(Beginning of GIVEN RECORDS)
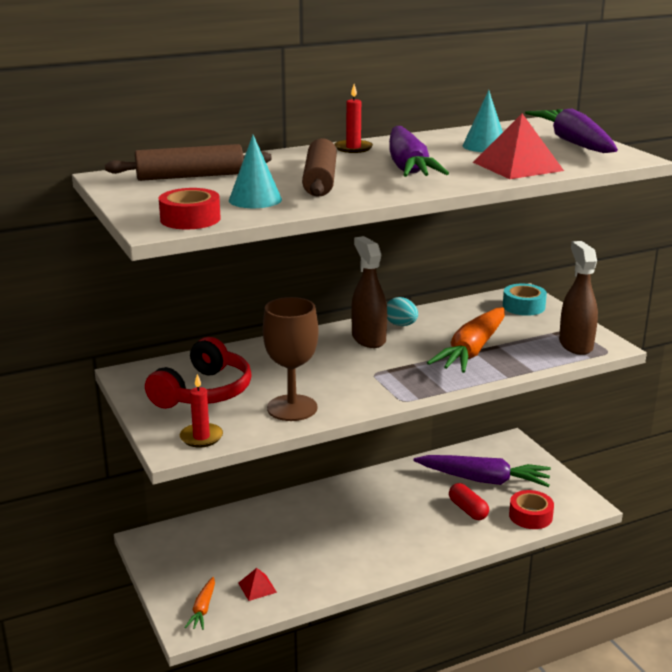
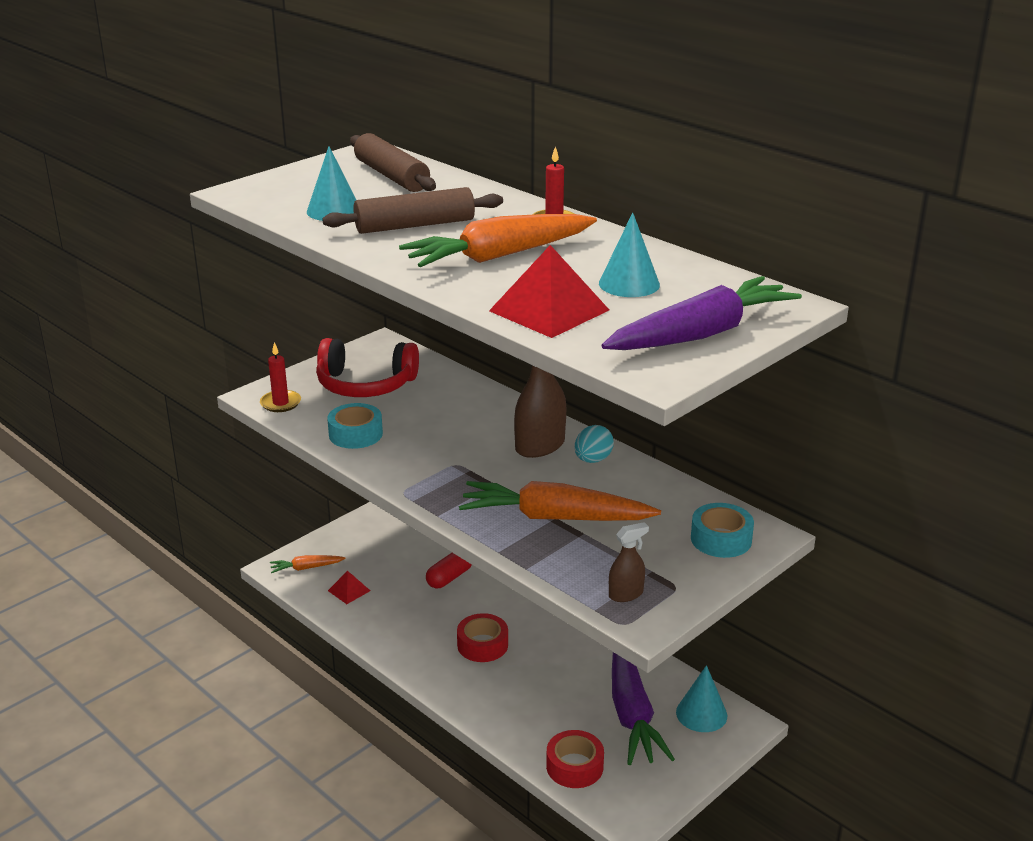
camera: 70 degrees right, 5 degrees up
(190, 219) = (263, 198): red tape -> red tape (482, 645)
(292, 408) = (355, 434): brown goblet -> turquoise tape
(408, 167) = (498, 256): purple carrot -> orange carrot
(468, 510) = (557, 709): red capsule -> red capsule (449, 577)
(496, 454) = (701, 714): none -> turquoise cone
(575, 345) = (626, 594): brown spray bottle -> brown spray bottle, size x0.55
(End of GIVEN RECORDS)
§ **WORK TO BE COMPLETED**
Would you retype the entries above in full, exactly as written, minus the pictures?

§ **SOLUTION FOR THIS EXERCISE**
camera: 70 degrees right, 5 degrees up
(190, 219) = (263, 198): red tape -> red tape (482, 645)
(292, 408) = (355, 434): brown goblet -> turquoise tape
(408, 167) = (498, 256): purple carrot -> orange carrot
(468, 510) = (557, 709): red capsule -> red capsule (449, 577)
(496, 454) = (701, 714): none -> turquoise cone
(575, 345) = (626, 594): brown spray bottle -> brown spray bottle, size x0.55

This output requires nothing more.